___ EXERCISE INPUT
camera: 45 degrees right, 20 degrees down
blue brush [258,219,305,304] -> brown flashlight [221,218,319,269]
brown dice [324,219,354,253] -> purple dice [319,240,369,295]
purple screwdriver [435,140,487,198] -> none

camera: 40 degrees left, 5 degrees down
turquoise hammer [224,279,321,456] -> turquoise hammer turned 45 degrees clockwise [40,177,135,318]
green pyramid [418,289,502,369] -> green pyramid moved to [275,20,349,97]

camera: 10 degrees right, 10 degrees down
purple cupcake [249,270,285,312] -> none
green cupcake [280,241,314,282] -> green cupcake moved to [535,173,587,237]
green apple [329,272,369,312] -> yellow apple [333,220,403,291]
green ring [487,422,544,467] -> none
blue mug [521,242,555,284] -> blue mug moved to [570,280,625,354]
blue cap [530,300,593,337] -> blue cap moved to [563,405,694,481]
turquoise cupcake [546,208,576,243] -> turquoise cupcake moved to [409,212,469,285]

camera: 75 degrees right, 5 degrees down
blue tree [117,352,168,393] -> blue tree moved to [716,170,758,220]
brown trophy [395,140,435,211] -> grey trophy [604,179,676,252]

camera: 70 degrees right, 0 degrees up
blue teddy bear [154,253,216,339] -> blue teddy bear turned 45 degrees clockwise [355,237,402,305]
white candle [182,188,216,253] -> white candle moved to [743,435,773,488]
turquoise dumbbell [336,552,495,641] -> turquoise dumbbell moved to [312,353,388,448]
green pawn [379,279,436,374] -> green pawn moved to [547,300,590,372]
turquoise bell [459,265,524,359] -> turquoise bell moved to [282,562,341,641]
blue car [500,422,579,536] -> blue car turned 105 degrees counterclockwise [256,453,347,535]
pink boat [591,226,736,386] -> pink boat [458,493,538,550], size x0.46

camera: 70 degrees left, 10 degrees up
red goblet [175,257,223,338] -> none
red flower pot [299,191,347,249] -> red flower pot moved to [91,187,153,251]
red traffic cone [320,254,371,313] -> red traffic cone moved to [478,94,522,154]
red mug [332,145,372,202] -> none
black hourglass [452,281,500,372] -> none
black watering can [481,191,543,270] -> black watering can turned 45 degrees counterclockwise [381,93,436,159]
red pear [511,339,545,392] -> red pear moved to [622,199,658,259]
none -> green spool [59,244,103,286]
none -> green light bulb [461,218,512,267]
______
**HOW TO COMPLETE THIS TASK:**
Output every line of the data again, exactly.

**OUTPUT:**
camera: 45 degrees right, 20 degrees down
blue brush [258,219,305,304] -> brown flashlight [221,218,319,269]
brown dice [324,219,354,253] -> purple dice [319,240,369,295]
purple screwdriver [435,140,487,198] -> none

camera: 40 degrees left, 5 degrees down
turquoise hammer [224,279,321,456] -> turquoise hammer turned 45 degrees clockwise [40,177,135,318]
green pyramid [418,289,502,369] -> green pyramid moved to [275,20,349,97]

camera: 10 degrees right, 10 degrees down
purple cupcake [249,270,285,312] -> none
green cupcake [280,241,314,282] -> green cupcake moved to [535,173,587,237]
green apple [329,272,369,312] -> yellow apple [333,220,403,291]
green ring [487,422,544,467] -> none
blue mug [521,242,555,284] -> blue mug moved to [570,280,625,354]
blue cap [530,300,593,337] -> blue cap moved to [563,405,694,481]
turquoise cupcake [546,208,576,243] -> turquoise cupcake moved to [409,212,469,285]

camera: 75 degrees right, 5 degrees down
blue tree [117,352,168,393] -> blue tree moved to [716,170,758,220]
brown trophy [395,140,435,211] -> grey trophy [604,179,676,252]

camera: 70 degrees right, 0 degrees up
blue teddy bear [154,253,216,339] -> blue teddy bear turned 45 degrees clockwise [355,237,402,305]
white candle [182,188,216,253] -> white candle moved to [743,435,773,488]
turquoise dumbbell [336,552,495,641] -> turquoise dumbbell moved to [312,353,388,448]
green pawn [379,279,436,374] -> green pawn moved to [547,300,590,372]
turquoise bell [459,265,524,359] -> turquoise bell moved to [282,562,341,641]
blue car [500,422,579,536] -> blue car turned 105 degrees counterclockwise [256,453,347,535]
pink boat [591,226,736,386] -> pink boat [458,493,538,550], size x0.46

camera: 70 degrees left, 10 degrees up
red goblet [175,257,223,338] -> none
red flower pot [299,191,347,249] -> red flower pot moved to [91,187,153,251]
red traffic cone [320,254,371,313] -> red traffic cone moved to [478,94,522,154]
red mug [332,145,372,202] -> none
black hourglass [452,281,500,372] -> none
black watering can [481,191,543,270] -> black watering can turned 45 degrees counterclockwise [381,93,436,159]
red pear [511,339,545,392] -> red pear moved to [622,199,658,259]
none -> green spool [59,244,103,286]
none -> green light bulb [461,218,512,267]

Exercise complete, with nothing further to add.